> **YOUR GOAL**
Scan the data below and copy each line where "orange" occurs.

> **SOURCE MATERIAL**
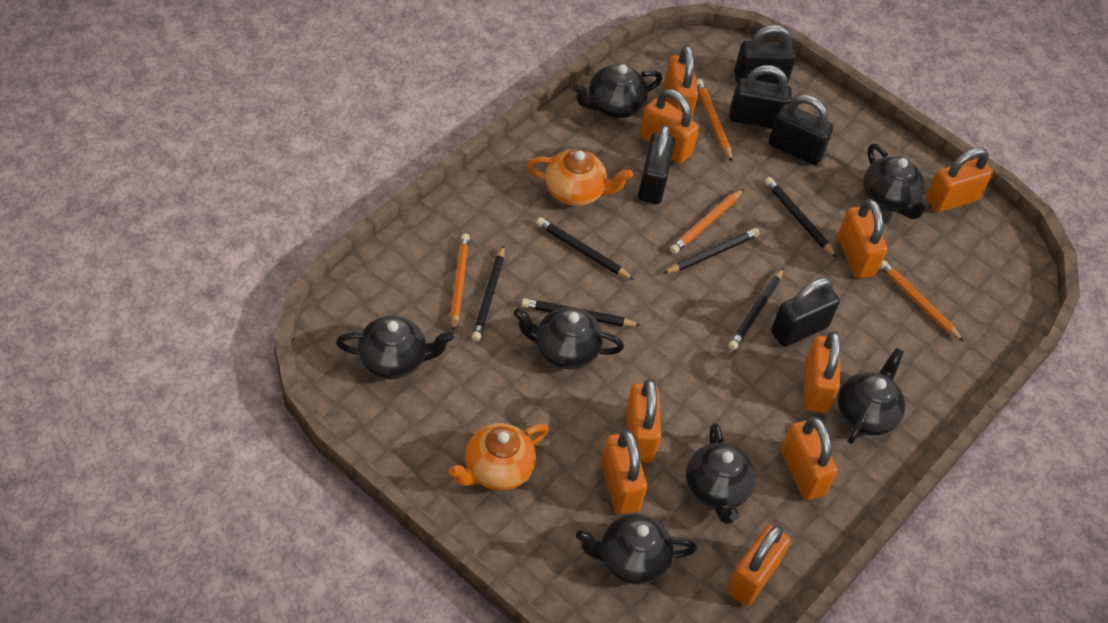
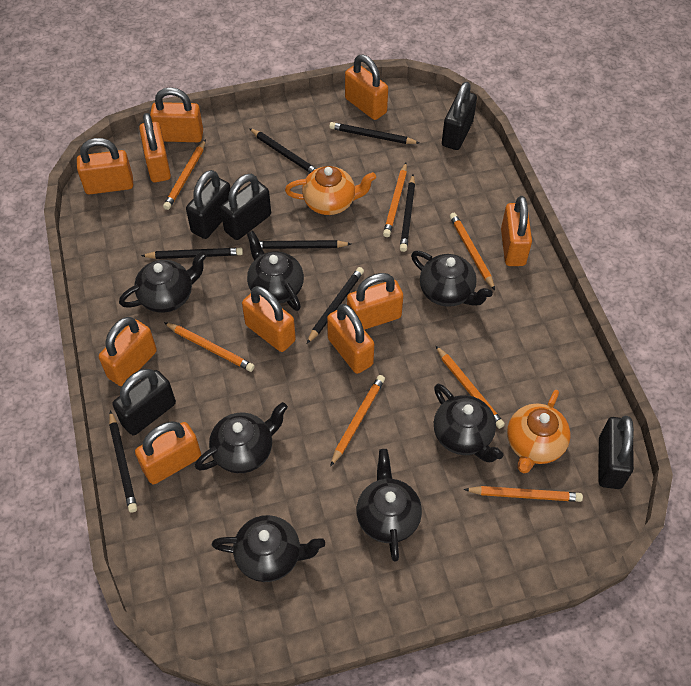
black pencil: 6 -> 7
orange padlock: 9 -> 10
orange pencil: 4 -> 7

> **OUTPUT OF THE EXERCISE**
orange padlock: 9 -> 10
orange pencil: 4 -> 7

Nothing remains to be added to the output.